» Task
Reproduce precisely the lines of the listing below, starting with the line that contains "cyan brick A1:B3" and stopping after the line that contains "cyan tile J3:K4 level 4 -> none"; include nothing else.

» Data section
▼

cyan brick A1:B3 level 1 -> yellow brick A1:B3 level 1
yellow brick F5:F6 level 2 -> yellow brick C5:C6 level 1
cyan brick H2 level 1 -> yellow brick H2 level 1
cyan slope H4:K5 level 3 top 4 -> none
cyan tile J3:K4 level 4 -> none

▲
▼

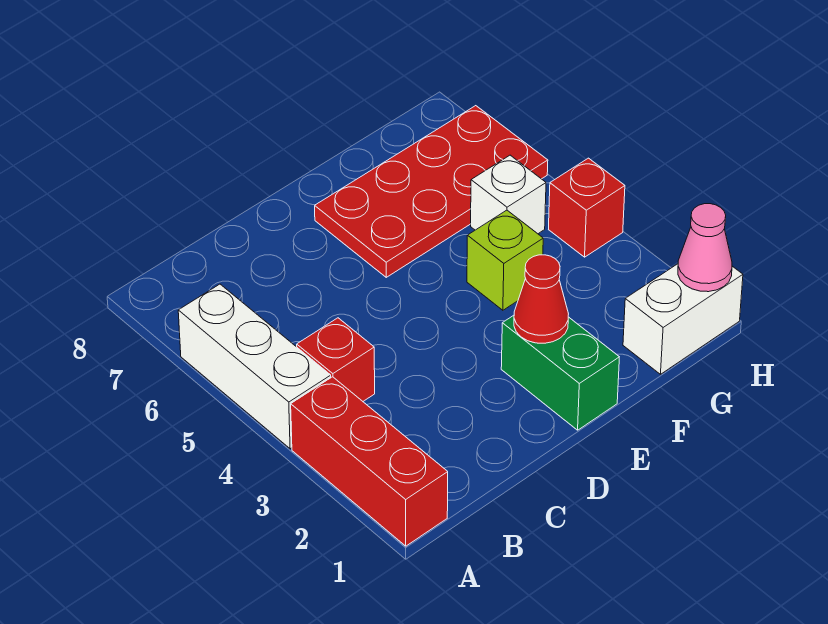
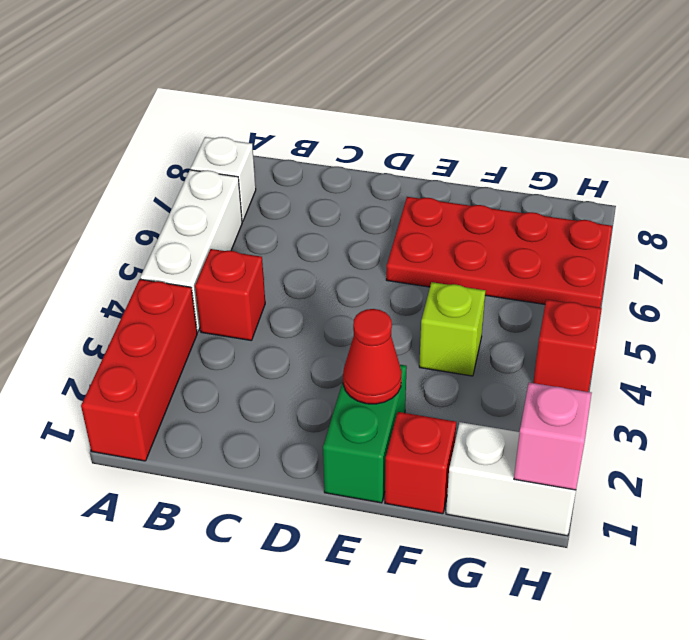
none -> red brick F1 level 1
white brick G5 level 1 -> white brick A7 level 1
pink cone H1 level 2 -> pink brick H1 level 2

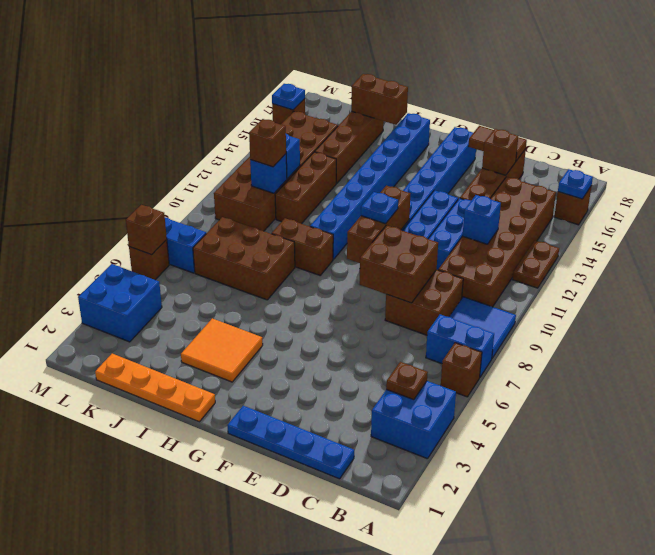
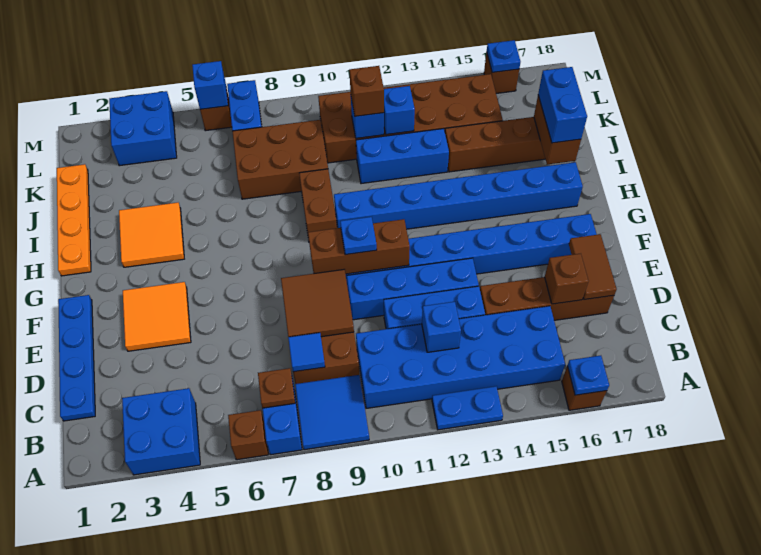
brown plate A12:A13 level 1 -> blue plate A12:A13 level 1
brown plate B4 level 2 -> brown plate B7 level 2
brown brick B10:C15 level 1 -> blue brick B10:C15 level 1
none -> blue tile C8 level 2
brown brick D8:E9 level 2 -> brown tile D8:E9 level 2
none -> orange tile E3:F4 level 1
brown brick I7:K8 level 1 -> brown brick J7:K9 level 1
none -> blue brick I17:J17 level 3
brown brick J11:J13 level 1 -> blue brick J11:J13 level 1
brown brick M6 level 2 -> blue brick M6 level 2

▲
▼

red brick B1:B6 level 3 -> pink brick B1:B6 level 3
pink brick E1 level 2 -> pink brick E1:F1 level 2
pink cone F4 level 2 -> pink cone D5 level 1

▲

» Answer section
cyan brick A1:B3 level 1 -> yellow brick A1:B3 level 1
yellow brick F5:F6 level 2 -> yellow brick C5:C6 level 1
cyan brick H2 level 1 -> yellow brick H2 level 1
cyan slope H4:K5 level 3 top 4 -> none
cyan tile J3:K4 level 4 -> none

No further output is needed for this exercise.